> **WORK ORDER**:
Where in the data does the word "brown" appear? Find those lines and copy them.

[Start of Attachment]

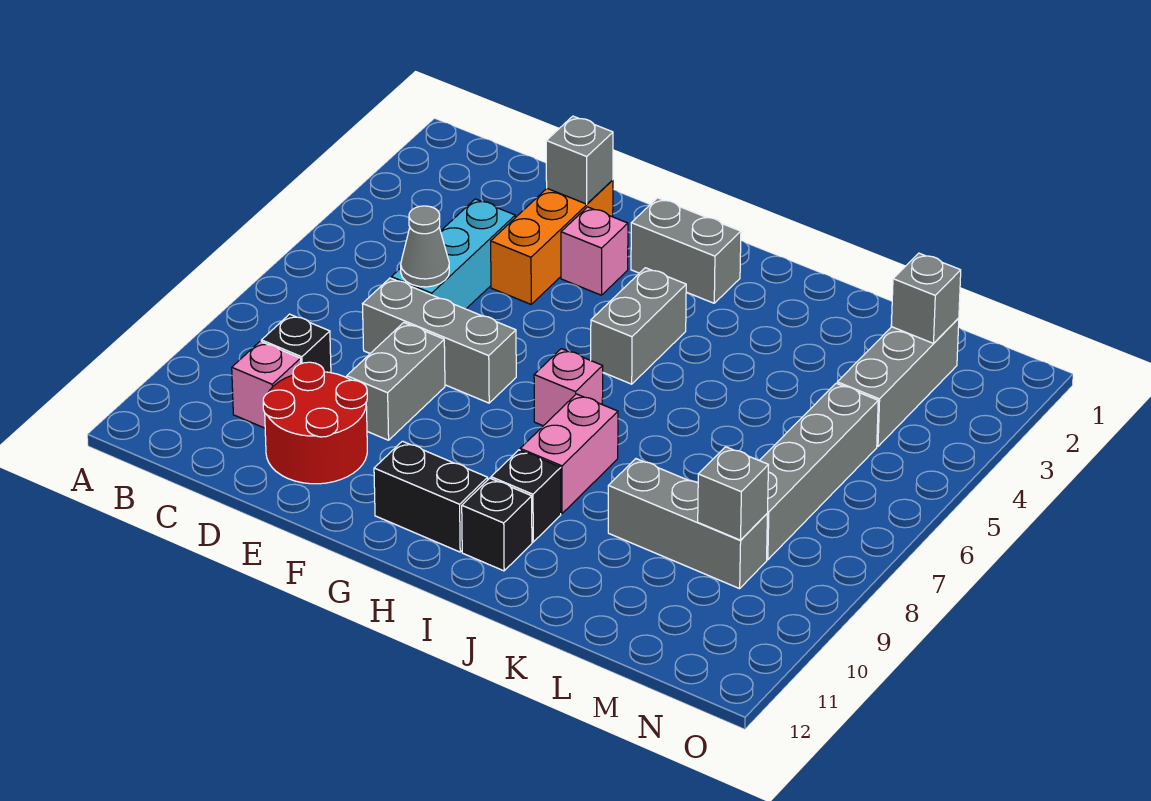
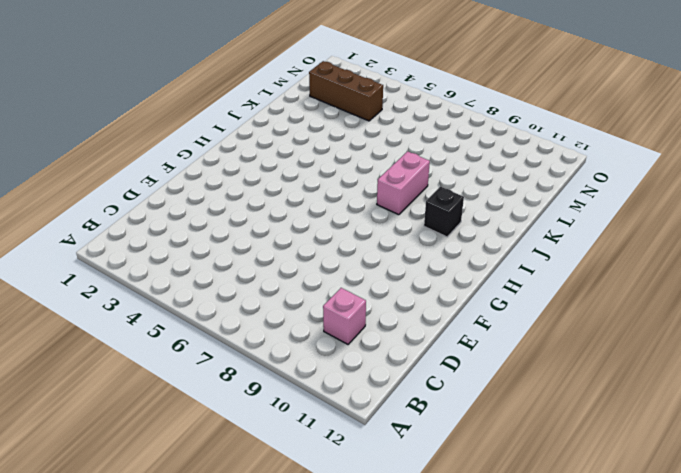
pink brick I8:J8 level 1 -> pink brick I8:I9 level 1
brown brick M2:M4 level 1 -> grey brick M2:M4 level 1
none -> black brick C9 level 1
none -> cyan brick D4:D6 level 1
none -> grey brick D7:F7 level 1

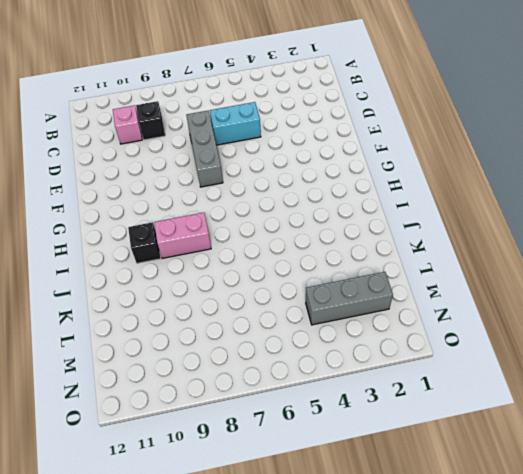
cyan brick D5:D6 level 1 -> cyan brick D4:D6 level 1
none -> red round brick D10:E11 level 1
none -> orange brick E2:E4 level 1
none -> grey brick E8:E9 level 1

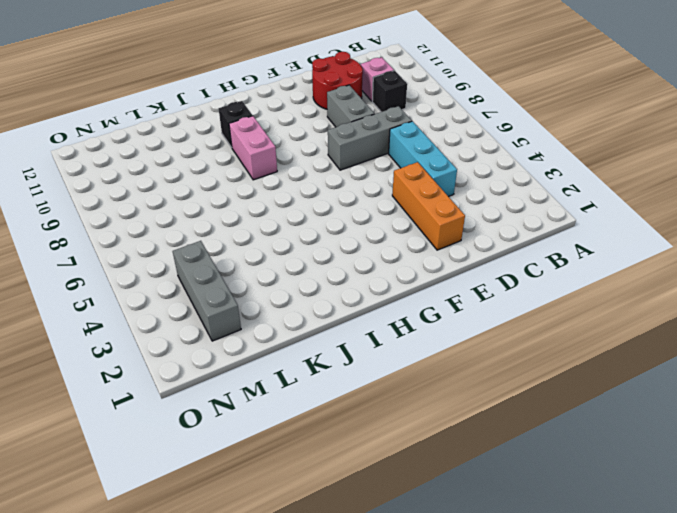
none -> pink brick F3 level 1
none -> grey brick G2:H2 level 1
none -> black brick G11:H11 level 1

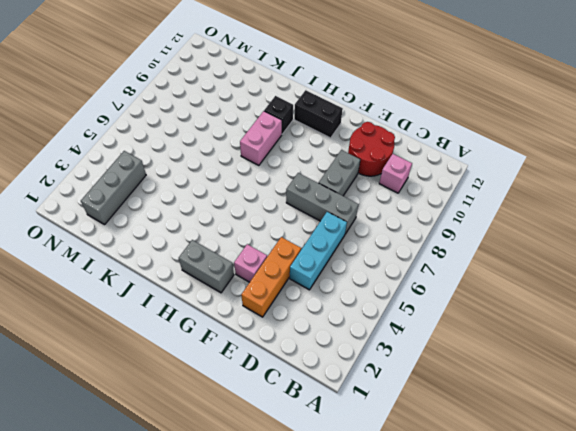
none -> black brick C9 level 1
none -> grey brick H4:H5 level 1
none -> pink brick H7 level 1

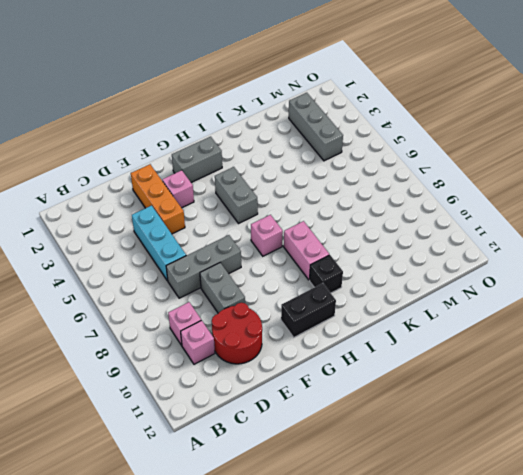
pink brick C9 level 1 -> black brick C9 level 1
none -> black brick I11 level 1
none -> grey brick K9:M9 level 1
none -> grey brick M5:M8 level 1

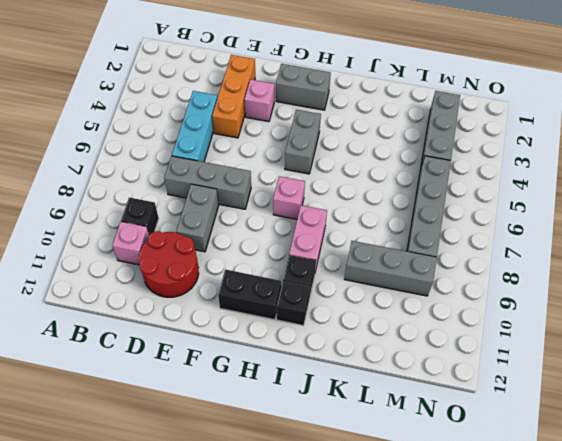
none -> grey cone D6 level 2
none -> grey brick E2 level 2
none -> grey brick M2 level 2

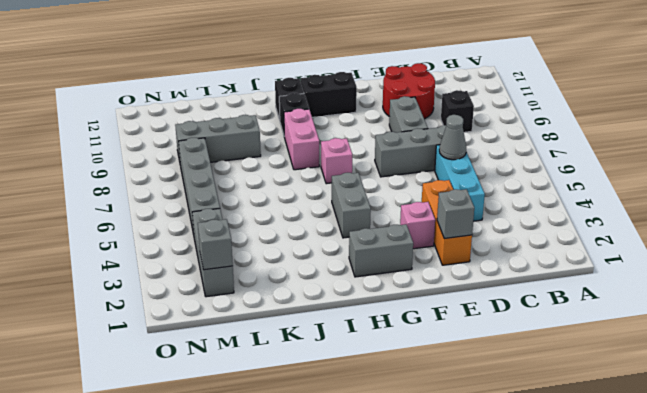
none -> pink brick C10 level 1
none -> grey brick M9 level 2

[End of Attachment]
[Start of Attachment]

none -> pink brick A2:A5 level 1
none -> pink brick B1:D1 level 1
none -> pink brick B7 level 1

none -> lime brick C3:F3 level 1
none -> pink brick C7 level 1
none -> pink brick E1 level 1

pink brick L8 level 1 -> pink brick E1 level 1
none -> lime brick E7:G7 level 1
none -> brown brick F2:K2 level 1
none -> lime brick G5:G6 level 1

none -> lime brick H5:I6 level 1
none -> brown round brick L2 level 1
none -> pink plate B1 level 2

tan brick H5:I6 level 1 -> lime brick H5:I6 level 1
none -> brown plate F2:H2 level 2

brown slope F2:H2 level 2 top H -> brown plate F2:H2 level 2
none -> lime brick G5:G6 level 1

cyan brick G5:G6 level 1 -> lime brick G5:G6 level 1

[End of Attachment]

> **WRITTEN REPLY**:
brown brick M2:M4 level 1 -> grey brick M2:M4 level 1
none -> brown brick F2:K2 level 1
none -> brown round brick L2 level 1
none -> brown plate F2:H2 level 2
brown slope F2:H2 level 2 top H -> brown plate F2:H2 level 2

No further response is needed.